Data records:

------------------------------------------------------------

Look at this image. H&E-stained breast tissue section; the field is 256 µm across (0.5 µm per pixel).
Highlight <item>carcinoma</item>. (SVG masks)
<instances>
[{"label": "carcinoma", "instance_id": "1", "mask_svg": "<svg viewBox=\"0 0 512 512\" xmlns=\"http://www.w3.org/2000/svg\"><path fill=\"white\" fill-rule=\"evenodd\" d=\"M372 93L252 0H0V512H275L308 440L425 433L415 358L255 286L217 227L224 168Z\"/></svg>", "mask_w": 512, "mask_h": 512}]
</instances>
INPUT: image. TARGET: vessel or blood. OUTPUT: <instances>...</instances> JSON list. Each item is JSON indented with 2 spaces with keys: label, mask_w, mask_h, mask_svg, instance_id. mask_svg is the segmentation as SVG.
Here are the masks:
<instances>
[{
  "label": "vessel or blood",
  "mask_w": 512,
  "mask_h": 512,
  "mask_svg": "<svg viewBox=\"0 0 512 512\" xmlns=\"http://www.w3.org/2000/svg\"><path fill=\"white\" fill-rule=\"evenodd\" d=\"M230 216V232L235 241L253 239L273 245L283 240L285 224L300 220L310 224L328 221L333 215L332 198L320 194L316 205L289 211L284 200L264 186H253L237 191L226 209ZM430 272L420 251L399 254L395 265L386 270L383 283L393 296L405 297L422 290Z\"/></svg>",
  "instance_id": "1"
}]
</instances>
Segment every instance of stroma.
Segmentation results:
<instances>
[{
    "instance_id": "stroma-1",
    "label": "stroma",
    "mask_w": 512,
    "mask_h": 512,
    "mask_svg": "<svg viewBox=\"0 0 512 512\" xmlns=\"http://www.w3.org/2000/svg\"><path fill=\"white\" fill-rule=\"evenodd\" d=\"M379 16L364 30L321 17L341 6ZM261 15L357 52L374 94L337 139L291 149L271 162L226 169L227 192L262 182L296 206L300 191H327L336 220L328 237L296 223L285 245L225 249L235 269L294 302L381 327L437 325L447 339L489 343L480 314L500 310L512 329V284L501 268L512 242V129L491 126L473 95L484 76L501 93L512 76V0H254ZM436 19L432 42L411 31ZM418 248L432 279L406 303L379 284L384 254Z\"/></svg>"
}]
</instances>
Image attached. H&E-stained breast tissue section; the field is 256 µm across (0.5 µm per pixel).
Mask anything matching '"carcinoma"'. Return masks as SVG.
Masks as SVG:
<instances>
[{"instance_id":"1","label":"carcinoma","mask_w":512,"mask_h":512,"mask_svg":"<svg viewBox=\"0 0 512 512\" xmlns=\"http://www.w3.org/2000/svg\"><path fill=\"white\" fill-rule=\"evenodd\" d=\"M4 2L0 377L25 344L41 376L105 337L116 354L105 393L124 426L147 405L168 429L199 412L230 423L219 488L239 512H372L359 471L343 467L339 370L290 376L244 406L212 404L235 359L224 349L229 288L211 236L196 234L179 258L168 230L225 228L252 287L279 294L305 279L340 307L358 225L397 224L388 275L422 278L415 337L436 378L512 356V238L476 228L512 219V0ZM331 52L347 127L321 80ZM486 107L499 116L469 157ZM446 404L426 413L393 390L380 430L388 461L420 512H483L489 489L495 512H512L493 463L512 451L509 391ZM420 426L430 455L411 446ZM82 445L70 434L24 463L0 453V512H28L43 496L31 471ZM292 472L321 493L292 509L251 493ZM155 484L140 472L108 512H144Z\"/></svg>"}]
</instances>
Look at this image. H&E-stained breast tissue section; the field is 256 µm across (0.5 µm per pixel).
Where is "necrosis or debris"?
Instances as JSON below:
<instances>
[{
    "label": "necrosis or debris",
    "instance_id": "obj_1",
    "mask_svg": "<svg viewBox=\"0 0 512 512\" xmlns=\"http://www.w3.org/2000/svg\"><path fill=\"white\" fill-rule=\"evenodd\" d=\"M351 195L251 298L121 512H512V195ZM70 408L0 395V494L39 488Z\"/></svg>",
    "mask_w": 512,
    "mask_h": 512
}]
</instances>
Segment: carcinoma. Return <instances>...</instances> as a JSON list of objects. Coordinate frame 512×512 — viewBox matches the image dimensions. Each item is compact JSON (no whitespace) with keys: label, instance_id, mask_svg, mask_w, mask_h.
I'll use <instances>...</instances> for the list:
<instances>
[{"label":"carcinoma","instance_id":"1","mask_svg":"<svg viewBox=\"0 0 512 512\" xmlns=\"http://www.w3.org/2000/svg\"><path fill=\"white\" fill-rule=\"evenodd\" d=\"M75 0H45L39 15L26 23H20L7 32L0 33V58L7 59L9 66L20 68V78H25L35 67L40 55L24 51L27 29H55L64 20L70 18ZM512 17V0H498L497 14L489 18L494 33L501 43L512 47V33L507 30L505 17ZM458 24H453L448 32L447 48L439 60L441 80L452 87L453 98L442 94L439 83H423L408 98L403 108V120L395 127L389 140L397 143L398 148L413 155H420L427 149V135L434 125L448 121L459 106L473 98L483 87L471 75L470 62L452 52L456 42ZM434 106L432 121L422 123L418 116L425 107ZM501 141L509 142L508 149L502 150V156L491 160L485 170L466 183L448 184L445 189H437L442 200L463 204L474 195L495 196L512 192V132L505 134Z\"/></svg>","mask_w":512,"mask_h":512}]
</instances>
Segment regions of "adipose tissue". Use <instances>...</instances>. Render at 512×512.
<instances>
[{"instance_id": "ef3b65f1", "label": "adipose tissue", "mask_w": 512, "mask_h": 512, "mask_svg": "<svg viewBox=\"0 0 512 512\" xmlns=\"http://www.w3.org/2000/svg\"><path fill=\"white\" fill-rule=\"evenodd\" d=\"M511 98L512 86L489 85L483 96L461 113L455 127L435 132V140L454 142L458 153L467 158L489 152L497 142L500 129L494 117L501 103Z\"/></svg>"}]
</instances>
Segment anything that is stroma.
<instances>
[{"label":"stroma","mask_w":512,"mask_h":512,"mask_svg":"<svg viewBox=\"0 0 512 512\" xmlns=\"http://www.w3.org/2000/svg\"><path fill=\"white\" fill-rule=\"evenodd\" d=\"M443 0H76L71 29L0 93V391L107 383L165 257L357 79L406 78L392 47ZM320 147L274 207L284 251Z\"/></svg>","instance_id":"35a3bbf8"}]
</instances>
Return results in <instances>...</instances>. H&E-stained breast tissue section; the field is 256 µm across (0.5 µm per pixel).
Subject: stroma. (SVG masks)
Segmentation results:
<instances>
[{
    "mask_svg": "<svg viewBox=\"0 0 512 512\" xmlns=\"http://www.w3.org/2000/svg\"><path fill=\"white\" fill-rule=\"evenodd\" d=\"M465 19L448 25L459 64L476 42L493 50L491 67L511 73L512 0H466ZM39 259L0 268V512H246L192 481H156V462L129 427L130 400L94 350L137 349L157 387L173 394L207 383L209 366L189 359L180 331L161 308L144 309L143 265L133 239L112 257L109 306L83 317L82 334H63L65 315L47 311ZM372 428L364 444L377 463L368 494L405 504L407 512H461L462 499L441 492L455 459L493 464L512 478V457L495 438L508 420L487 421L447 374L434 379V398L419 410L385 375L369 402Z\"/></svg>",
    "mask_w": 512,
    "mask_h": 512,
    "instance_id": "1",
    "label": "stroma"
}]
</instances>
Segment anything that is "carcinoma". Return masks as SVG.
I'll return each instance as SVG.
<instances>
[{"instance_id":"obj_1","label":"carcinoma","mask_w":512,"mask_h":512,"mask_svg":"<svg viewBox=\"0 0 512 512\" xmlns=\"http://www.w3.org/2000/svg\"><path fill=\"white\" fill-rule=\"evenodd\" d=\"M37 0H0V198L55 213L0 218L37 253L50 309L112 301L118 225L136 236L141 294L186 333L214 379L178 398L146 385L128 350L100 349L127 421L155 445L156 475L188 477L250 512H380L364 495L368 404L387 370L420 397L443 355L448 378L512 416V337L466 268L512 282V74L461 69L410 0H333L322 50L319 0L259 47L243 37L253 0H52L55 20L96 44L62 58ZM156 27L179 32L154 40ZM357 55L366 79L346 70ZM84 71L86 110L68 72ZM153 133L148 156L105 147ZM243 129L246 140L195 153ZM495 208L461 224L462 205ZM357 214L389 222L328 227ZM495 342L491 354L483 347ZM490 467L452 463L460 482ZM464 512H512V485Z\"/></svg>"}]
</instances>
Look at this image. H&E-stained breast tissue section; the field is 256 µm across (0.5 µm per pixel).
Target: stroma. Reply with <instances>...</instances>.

------------------------------------------------------------

## Job
Print only the lines from the one with "Subject: stroma. (SVG masks)" to the end of the records, both included.

## Finished exercise
Subject: stroma. (SVG masks)
Segmentation results:
<instances>
[{
    "mask_svg": "<svg viewBox=\"0 0 512 512\" xmlns=\"http://www.w3.org/2000/svg\"><path fill=\"white\" fill-rule=\"evenodd\" d=\"M465 19L448 25L459 64L476 42L493 50L491 67L511 73L512 0H466ZM39 259L0 268V512H246L192 481H156V462L129 427L130 400L94 350L137 349L157 387L173 394L207 383L209 366L189 359L180 331L161 308L144 309L143 265L133 239L112 257L109 306L83 317L82 334H63L65 315L47 311ZM372 428L364 444L377 463L368 494L405 504L407 512H461L462 499L441 492L455 459L493 464L512 478V457L495 438L508 420L487 421L447 374L434 379V398L419 410L385 375L369 402Z\"/></svg>",
    "mask_w": 512,
    "mask_h": 512,
    "instance_id": "1",
    "label": "stroma"
}]
</instances>
Segment anything that is "carcinoma". Return masks as SVG.
I'll return each instance as SVG.
<instances>
[{"instance_id":"obj_1","label":"carcinoma","mask_w":512,"mask_h":512,"mask_svg":"<svg viewBox=\"0 0 512 512\" xmlns=\"http://www.w3.org/2000/svg\"><path fill=\"white\" fill-rule=\"evenodd\" d=\"M37 0H0V198L55 213L0 218L37 253L50 309L112 301L118 225L136 236L141 294L186 333L214 379L178 398L146 385L128 350L100 349L127 421L155 445L156 475L188 477L250 512H380L364 495L368 404L387 370L420 397L443 355L448 378L512 416V337L466 268L512 282V74L461 69L410 0H333L322 50L319 0L259 47L243 37L253 0H52L55 20L96 44L62 58ZM156 27L179 32L154 40ZM357 55L366 79L346 70ZM84 71L86 110L68 72ZM153 133L148 156L105 147ZM243 129L246 140L195 153ZM495 208L461 224L462 205ZM357 214L389 222L328 227ZM495 342L491 354L483 347ZM490 467L452 463L460 482ZM464 512H512V485Z\"/></svg>"}]
</instances>
Look at this image. H&E-stained breast tissue section; the field is 256 µm across (0.5 µm per pixel).
Target: stroma. Reply with <instances>...</instances>.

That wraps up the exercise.